Exercise directions: In the entries below, find the line with "[(292,505),(279,503),(276,522),(291,524),(292,505)]" and transcribe it and every line after it exactly, through the last line, without pictures.

Data for analysis:

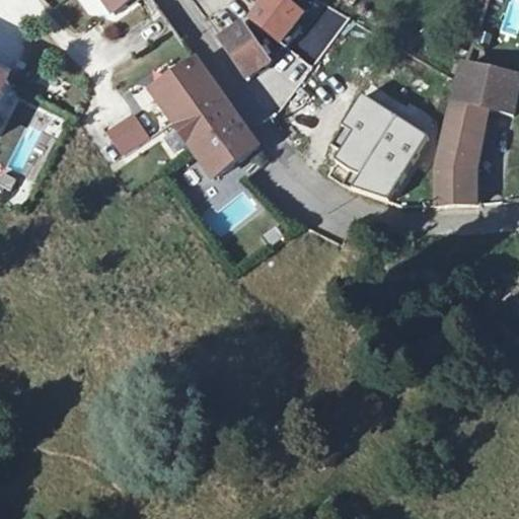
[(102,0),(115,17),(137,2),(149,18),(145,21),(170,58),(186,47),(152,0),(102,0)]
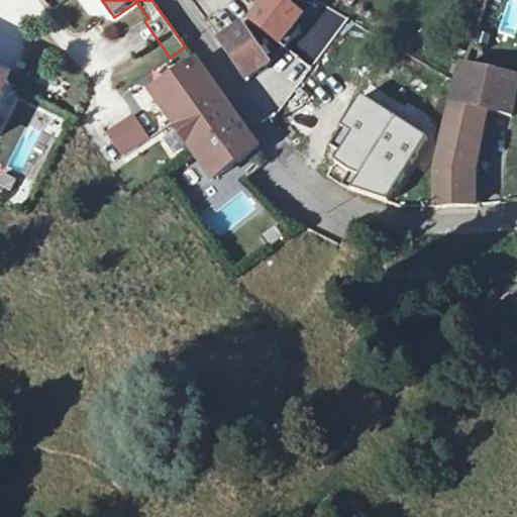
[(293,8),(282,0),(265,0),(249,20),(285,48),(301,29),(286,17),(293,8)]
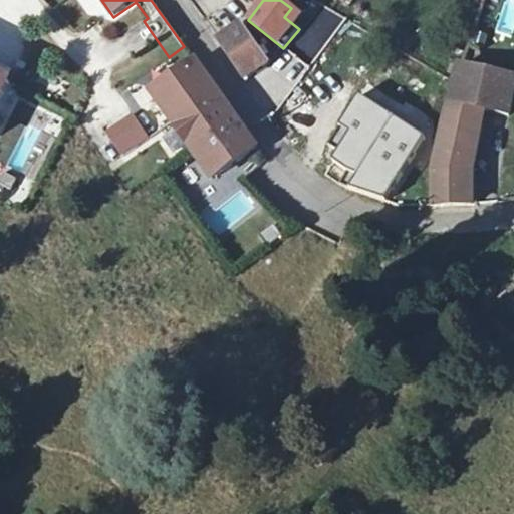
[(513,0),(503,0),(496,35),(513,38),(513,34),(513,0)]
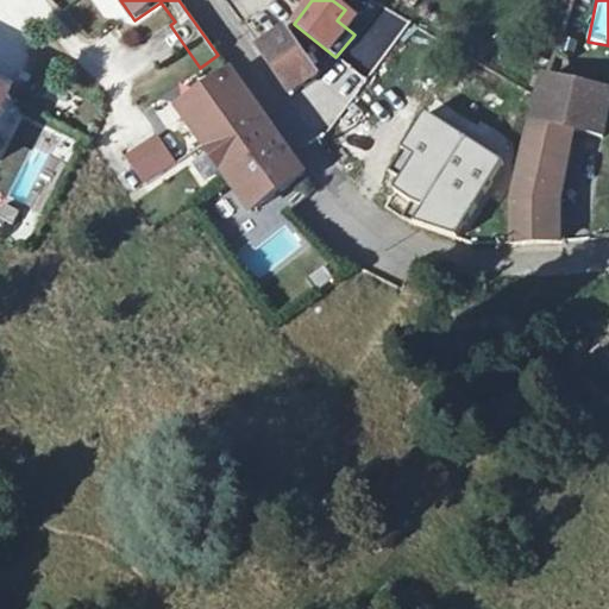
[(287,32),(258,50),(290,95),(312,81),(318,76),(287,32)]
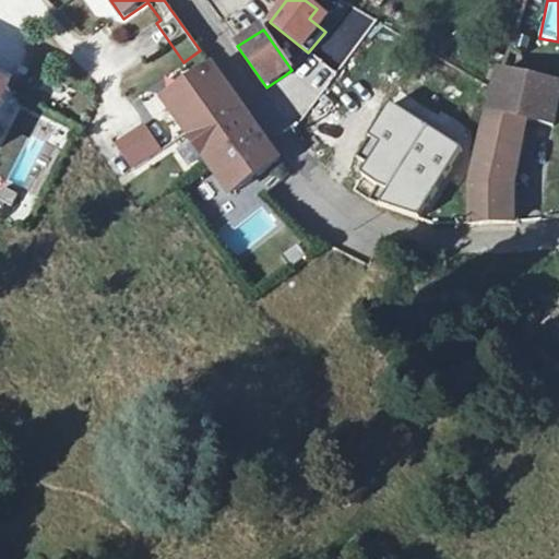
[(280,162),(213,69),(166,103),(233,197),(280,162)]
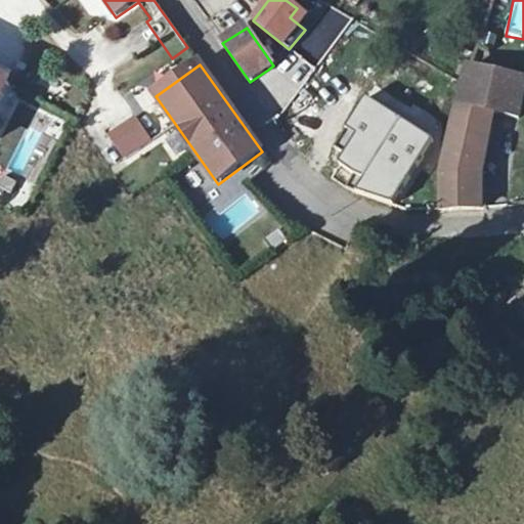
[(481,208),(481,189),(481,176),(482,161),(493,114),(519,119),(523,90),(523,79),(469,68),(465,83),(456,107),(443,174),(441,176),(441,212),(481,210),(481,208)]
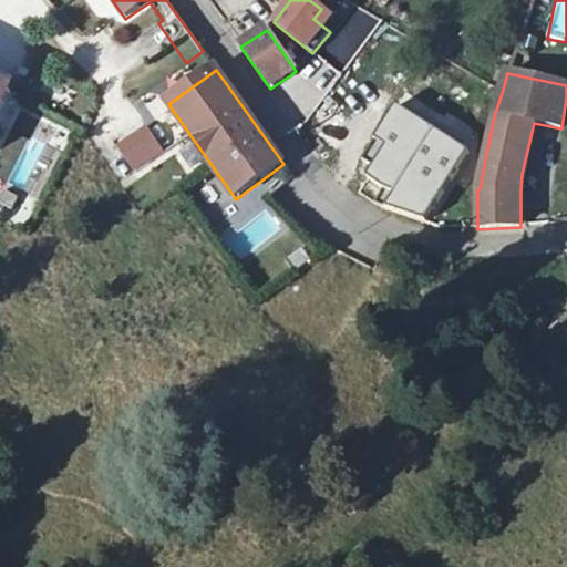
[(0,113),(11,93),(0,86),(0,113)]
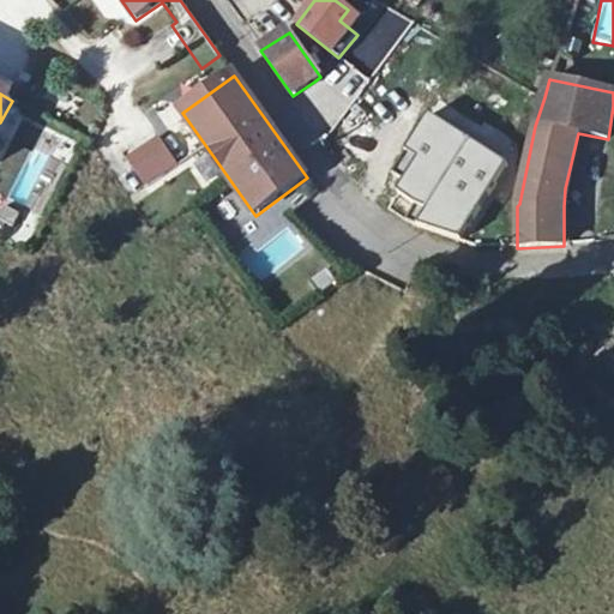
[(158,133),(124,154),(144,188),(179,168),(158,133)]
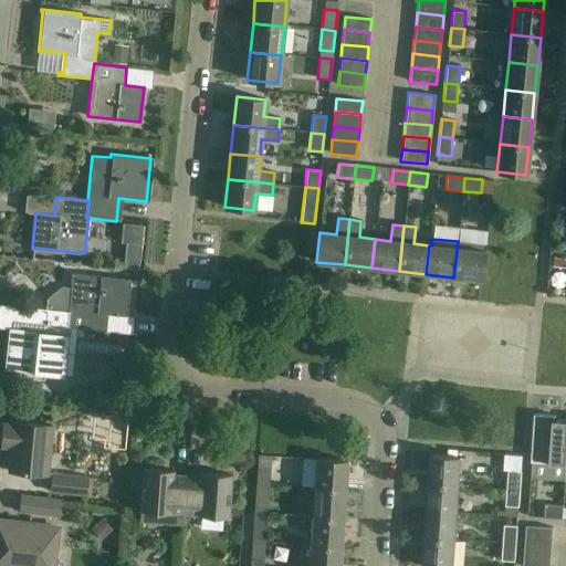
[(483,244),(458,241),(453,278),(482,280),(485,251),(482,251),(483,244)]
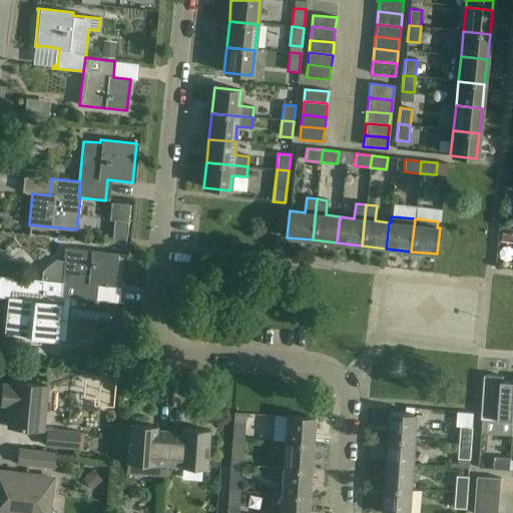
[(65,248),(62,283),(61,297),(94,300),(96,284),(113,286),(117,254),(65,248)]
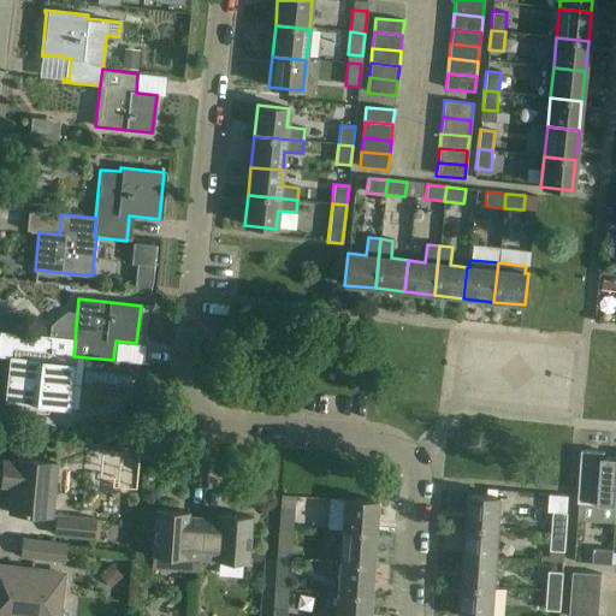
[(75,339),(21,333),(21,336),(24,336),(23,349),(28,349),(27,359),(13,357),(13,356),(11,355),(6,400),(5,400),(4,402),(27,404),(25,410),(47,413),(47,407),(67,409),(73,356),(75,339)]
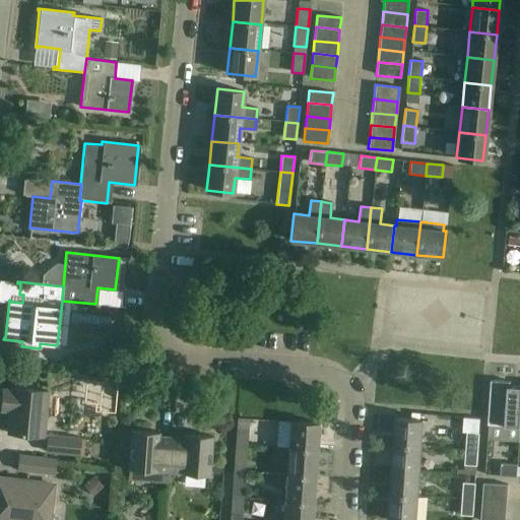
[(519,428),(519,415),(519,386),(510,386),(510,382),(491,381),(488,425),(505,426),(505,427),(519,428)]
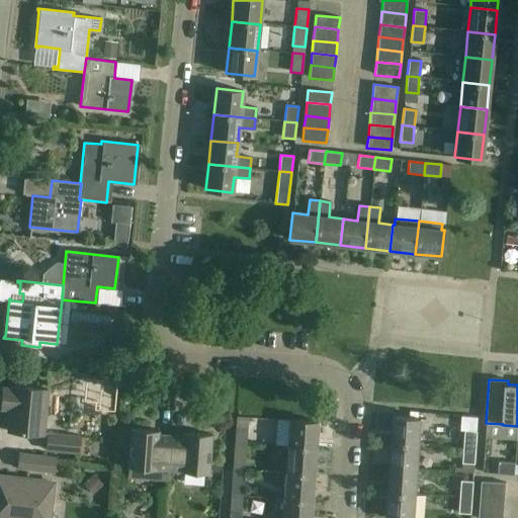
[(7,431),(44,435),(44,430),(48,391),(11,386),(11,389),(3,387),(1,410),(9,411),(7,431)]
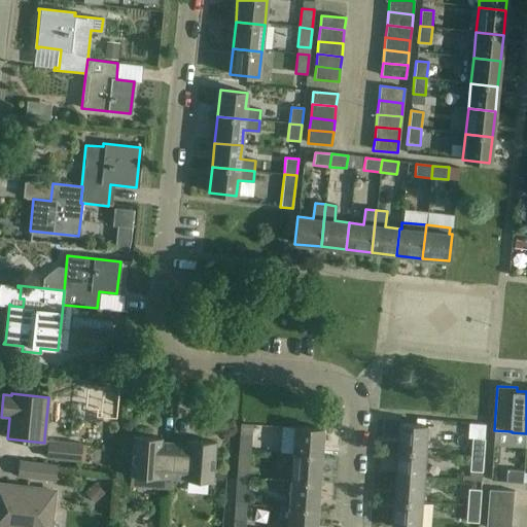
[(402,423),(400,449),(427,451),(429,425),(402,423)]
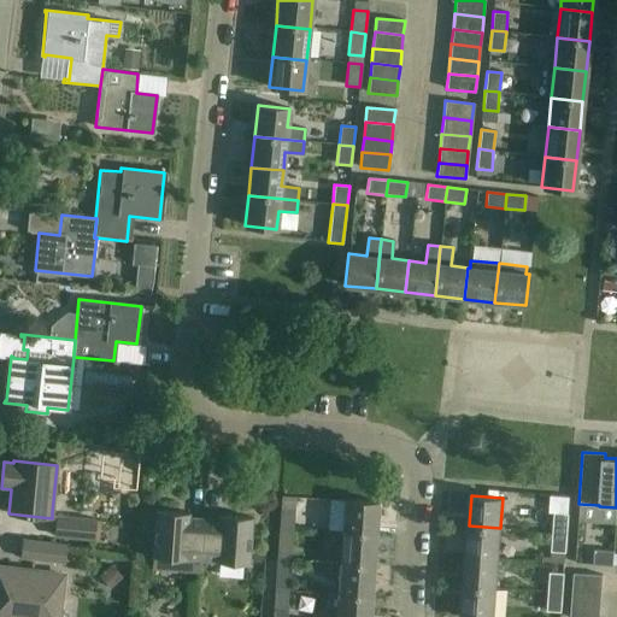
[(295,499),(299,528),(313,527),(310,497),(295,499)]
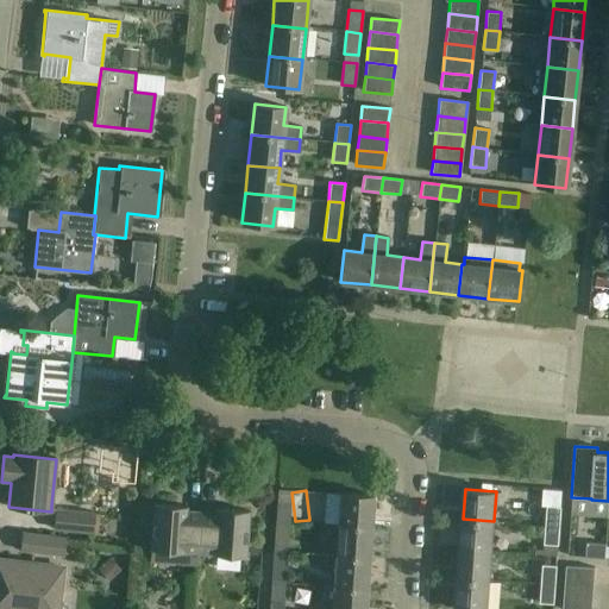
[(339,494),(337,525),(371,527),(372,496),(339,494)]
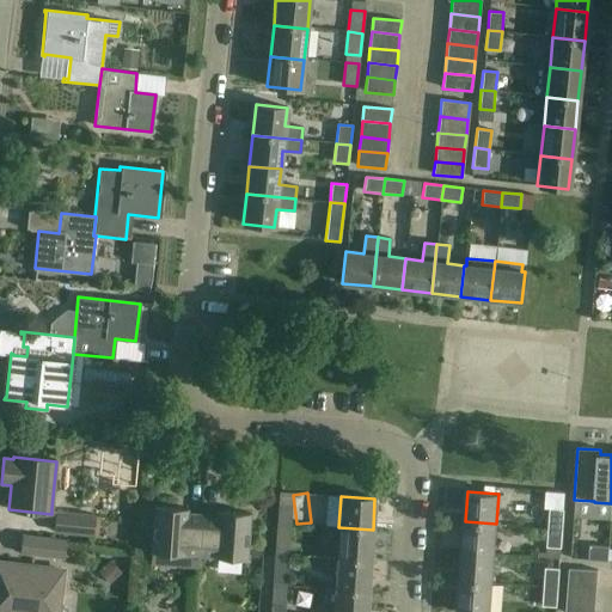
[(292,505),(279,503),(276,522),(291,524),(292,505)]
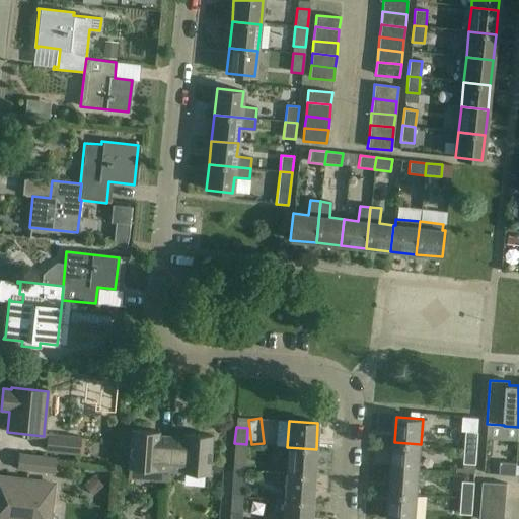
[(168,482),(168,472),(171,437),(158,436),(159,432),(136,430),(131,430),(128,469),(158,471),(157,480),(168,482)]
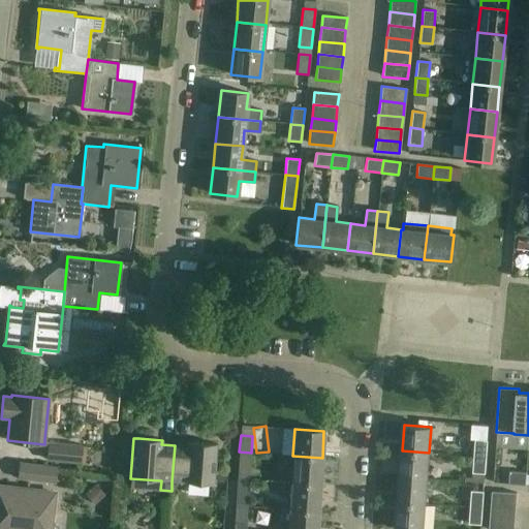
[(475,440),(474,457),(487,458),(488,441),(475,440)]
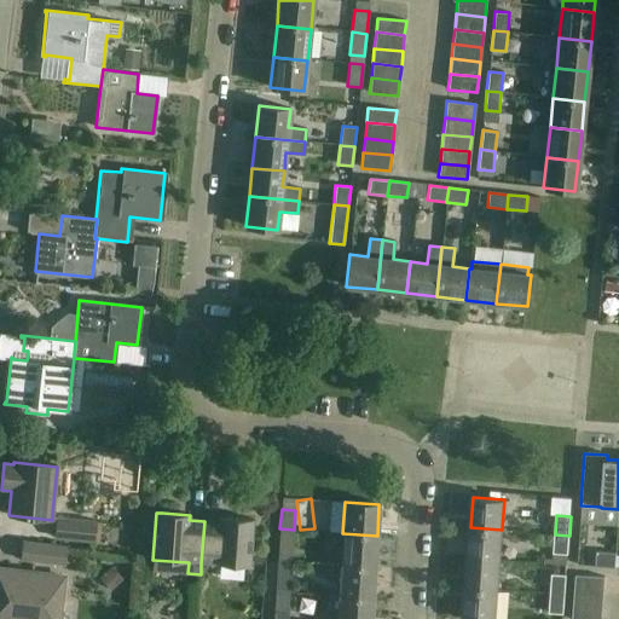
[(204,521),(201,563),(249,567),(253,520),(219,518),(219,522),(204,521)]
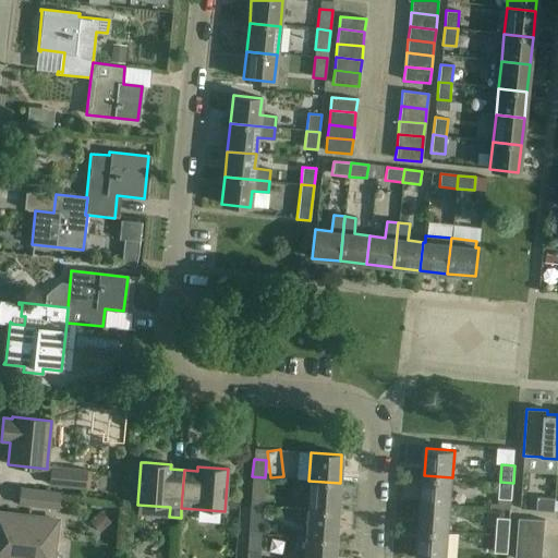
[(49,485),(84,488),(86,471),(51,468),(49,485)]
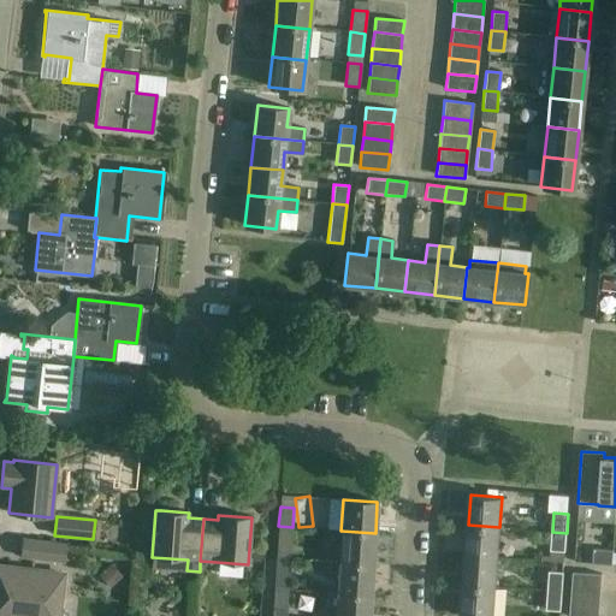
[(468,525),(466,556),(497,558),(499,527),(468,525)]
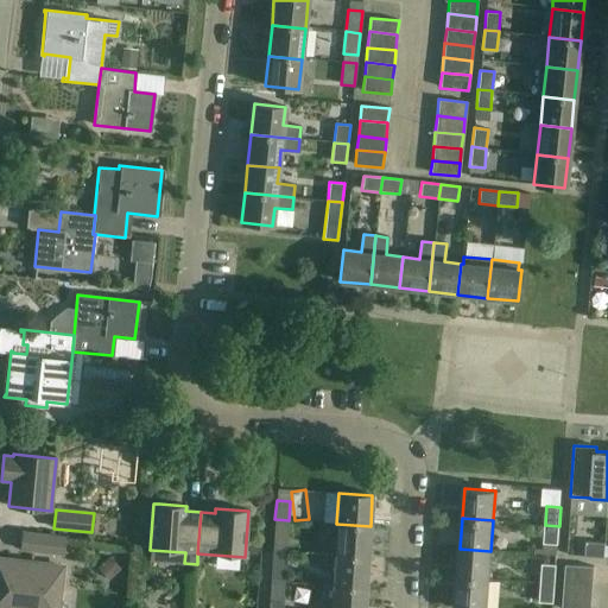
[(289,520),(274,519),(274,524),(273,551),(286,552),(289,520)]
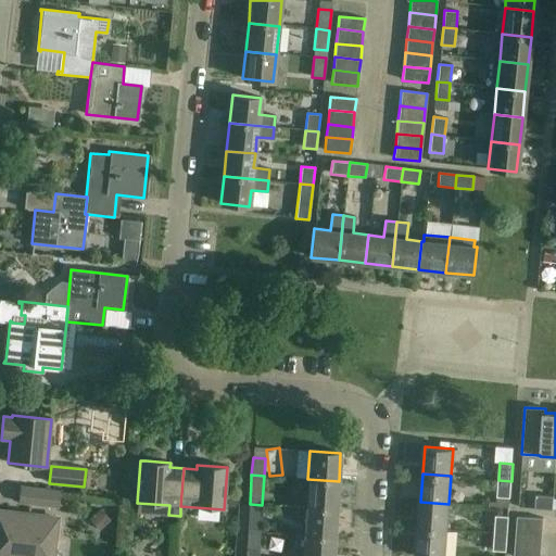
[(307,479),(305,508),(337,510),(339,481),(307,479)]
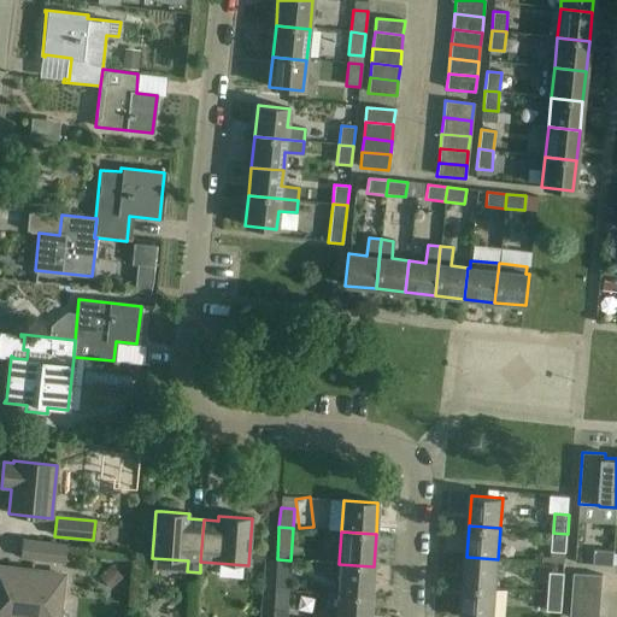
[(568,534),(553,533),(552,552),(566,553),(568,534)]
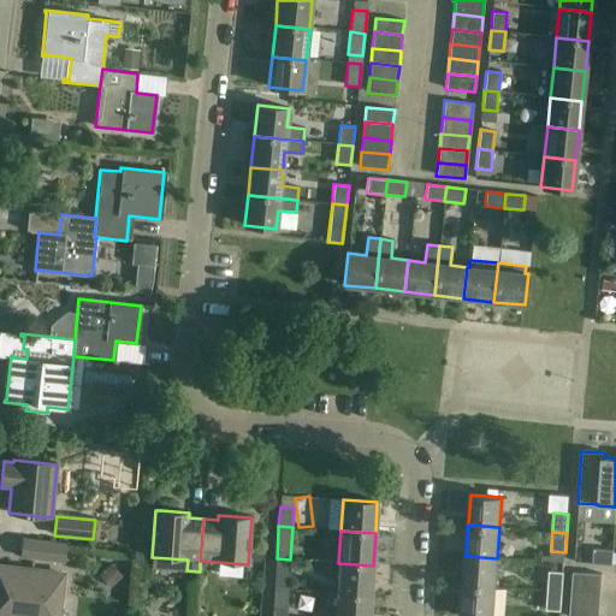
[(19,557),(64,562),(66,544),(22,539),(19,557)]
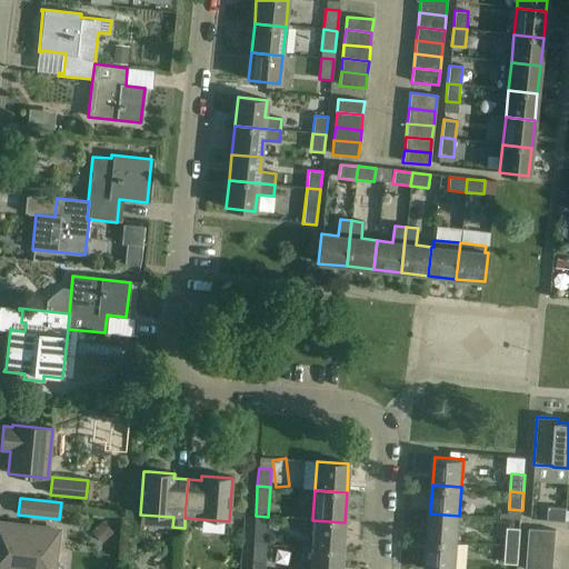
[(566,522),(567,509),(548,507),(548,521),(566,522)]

Result of this task:
[(292,505),(279,503),(276,522),(291,524),(292,505)]
[(168,482),(168,472),(171,437),(158,436),(159,432),(136,430),(131,430),(128,469),(158,471),(157,480),(168,482)]
[(475,440),(474,457),(487,458),(488,441),(475,440)]
[(204,521),(201,563),(249,567),(253,520),(219,518),(219,522),(204,521)]
[(49,485),(84,488),(86,471),(51,468),(49,485)]
[(468,525),(466,556),(497,558),(499,527),(468,525)]
[(289,520),(274,519),(274,524),(273,551),(286,552),(289,520)]
[(307,479),(305,508),(337,510),(339,481),(307,479)]
[(568,534),(553,533),(552,552),(566,553),(568,534)]
[(19,557),(64,562),(66,544),(22,539),(19,557)]
[(566,522),(567,509),(548,507),(548,521),(566,522)]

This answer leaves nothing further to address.